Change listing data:
■ ■ ■ ■

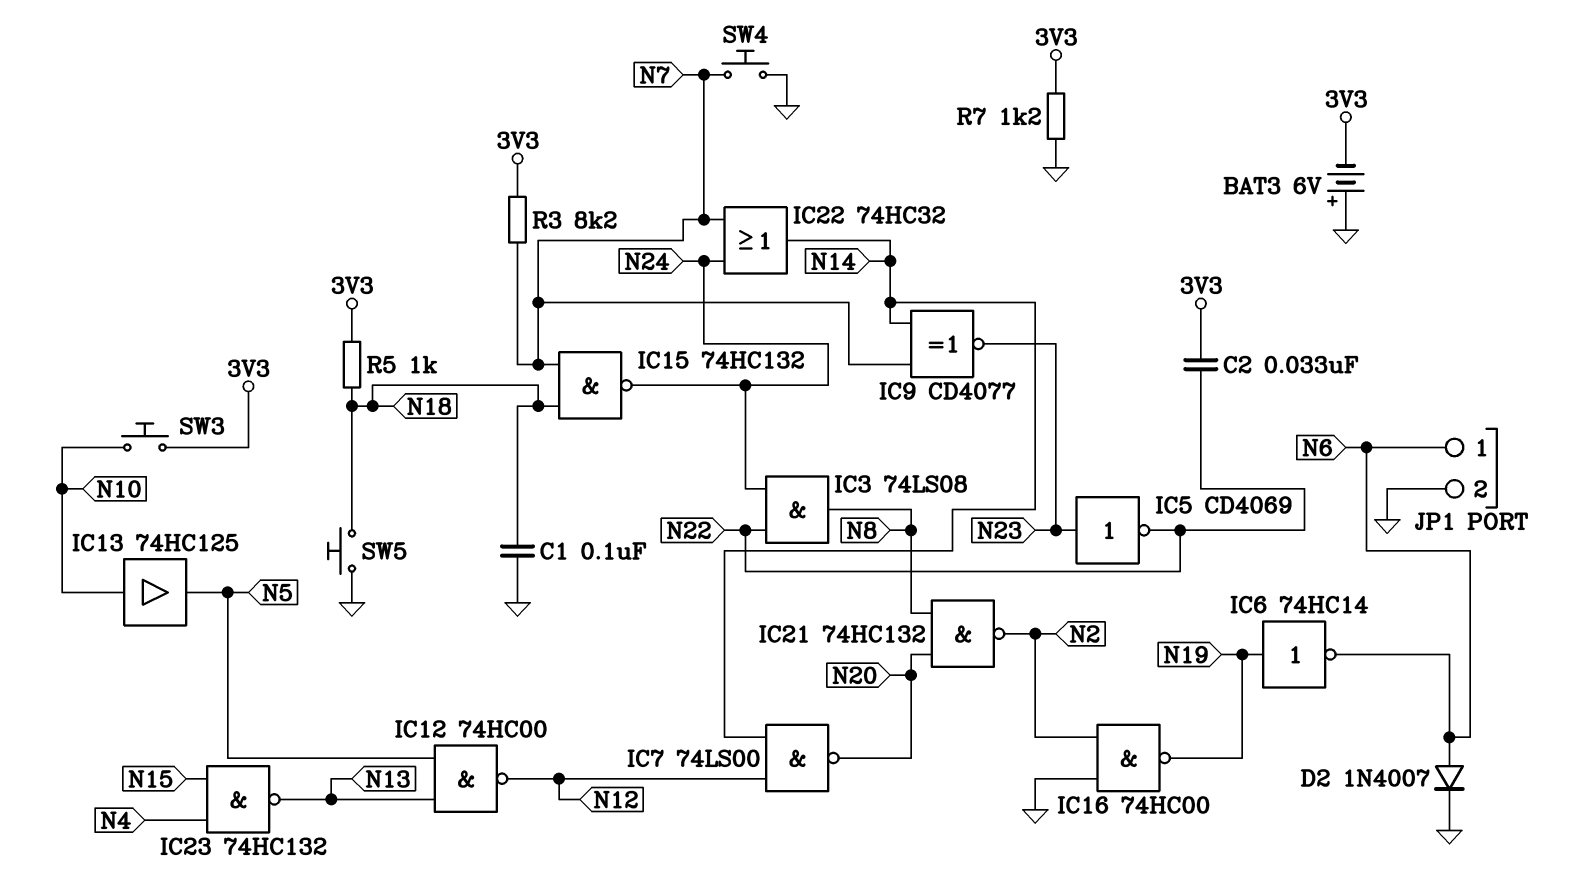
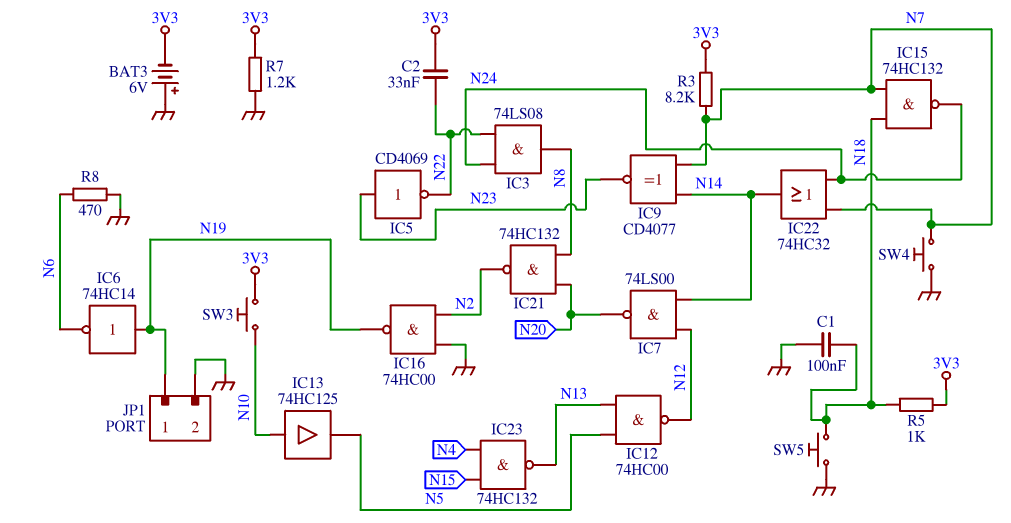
D2: diode 1N4007 (A N6, K GND) -> none
JP1 pin 1: N6 -> N19
R8: none -> 470 (GND, N6)

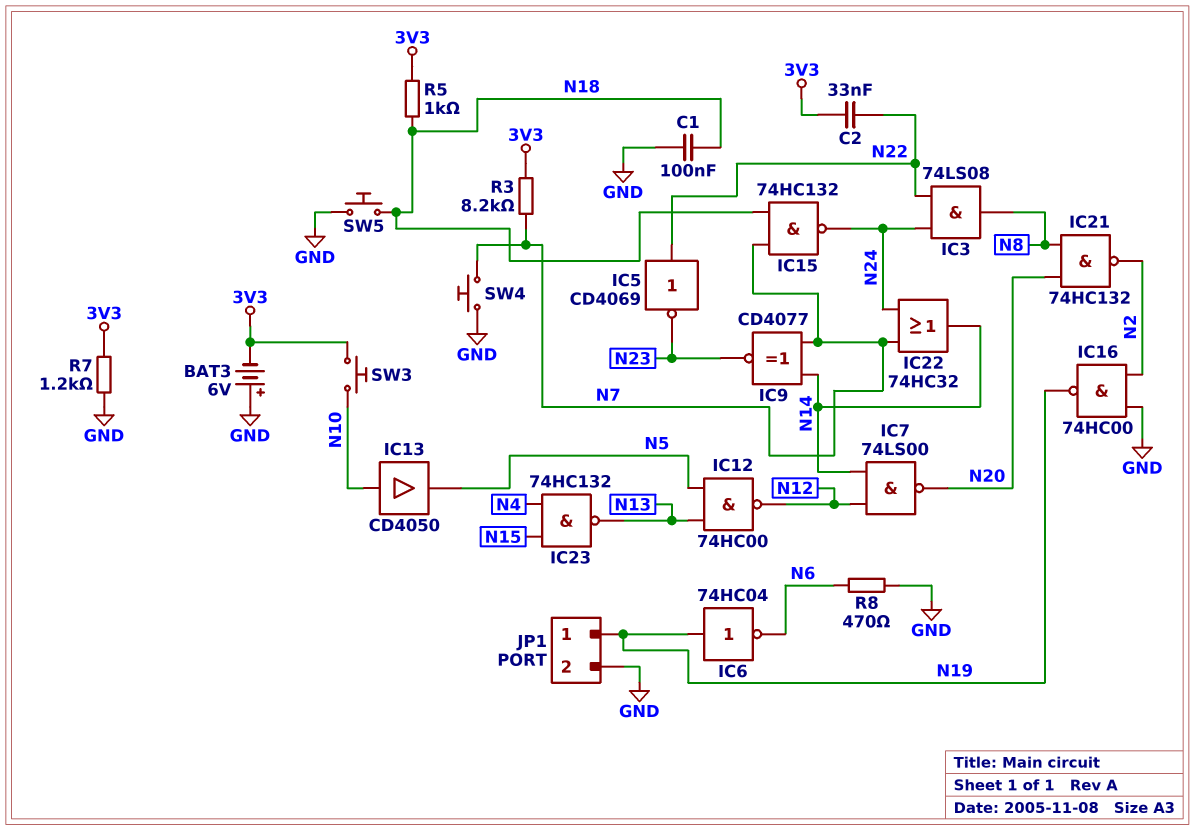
IC5: NOT CD4069 (in N23, out N22) -> NOT CD4069 (in N22, out N23)
IC6: NOT 74HC14 (in N19, out N6) -> NOT 74HC04 (in N19, out N6)
IC13: buffer 74HC125 (in N10, out N5) -> buffer CD4050 (in N10, out N5)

■ ■ ■ ■

* **WORK TO BE COMPLETED**
The records above should be returned exactly; no image belongs in the copy.

* **RESPONSE**
D2: diode 1N4007 (A N6, K GND) -> none
JP1 pin 1: N6 -> N19
R8: none -> 470 (GND, N6)

IC5: NOT CD4069 (in N23, out N22) -> NOT CD4069 (in N22, out N23)
IC6: NOT 74HC14 (in N19, out N6) -> NOT 74HC04 (in N19, out N6)
IC13: buffer 74HC125 (in N10, out N5) -> buffer CD4050 (in N10, out N5)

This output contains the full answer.